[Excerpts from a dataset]
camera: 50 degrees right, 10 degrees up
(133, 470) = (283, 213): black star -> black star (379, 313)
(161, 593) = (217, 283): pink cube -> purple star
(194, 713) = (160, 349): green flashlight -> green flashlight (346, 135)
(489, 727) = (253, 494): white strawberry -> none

...

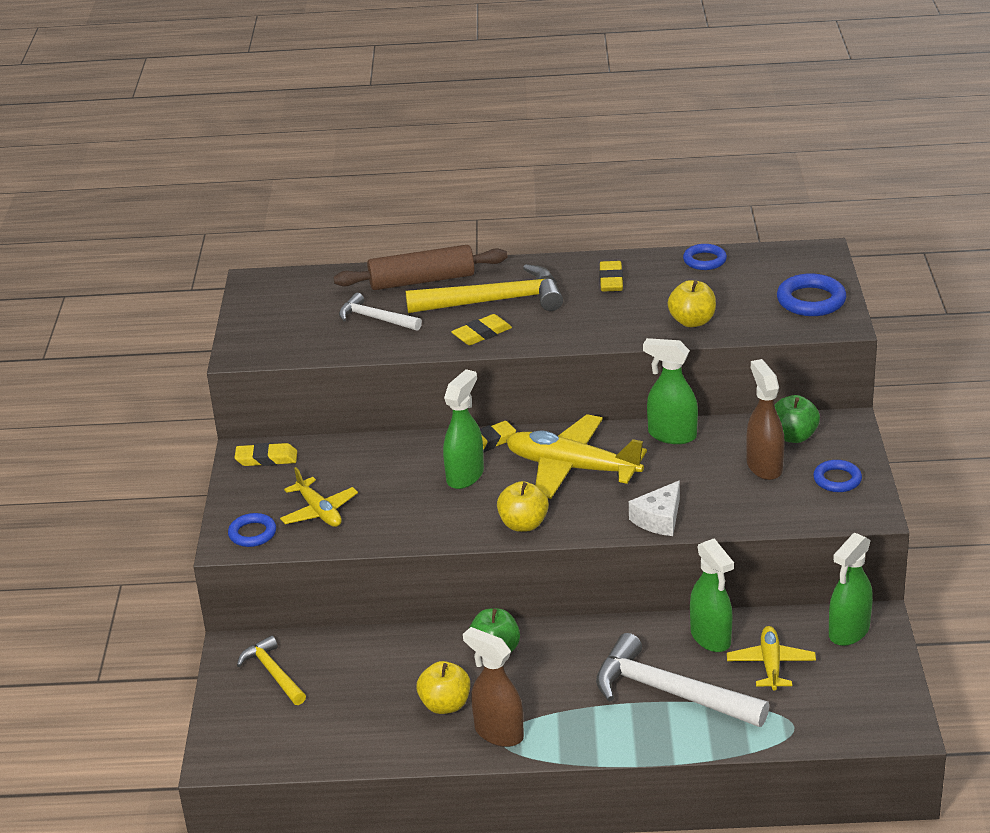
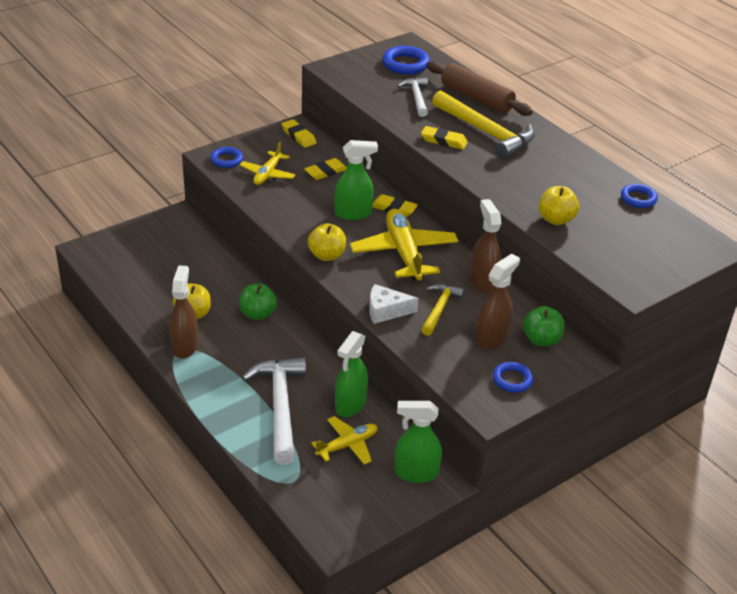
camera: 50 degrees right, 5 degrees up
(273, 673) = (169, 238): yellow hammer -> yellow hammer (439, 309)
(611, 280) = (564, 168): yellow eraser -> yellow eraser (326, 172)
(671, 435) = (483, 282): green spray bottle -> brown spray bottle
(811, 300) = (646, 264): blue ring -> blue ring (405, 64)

- [Goal of the exercise]: Starting at the line above that contains "camera: 50 degrees right, 5 degrees up", repeat each line exactly up to and including the line that contains "(811, 300) = (646, 264): blue", and stop there.

- [Exercise output]:
camera: 50 degrees right, 5 degrees up
(273, 673) = (169, 238): yellow hammer -> yellow hammer (439, 309)
(611, 280) = (564, 168): yellow eraser -> yellow eraser (326, 172)
(671, 435) = (483, 282): green spray bottle -> brown spray bottle
(811, 300) = (646, 264): blue ring -> blue ring (405, 64)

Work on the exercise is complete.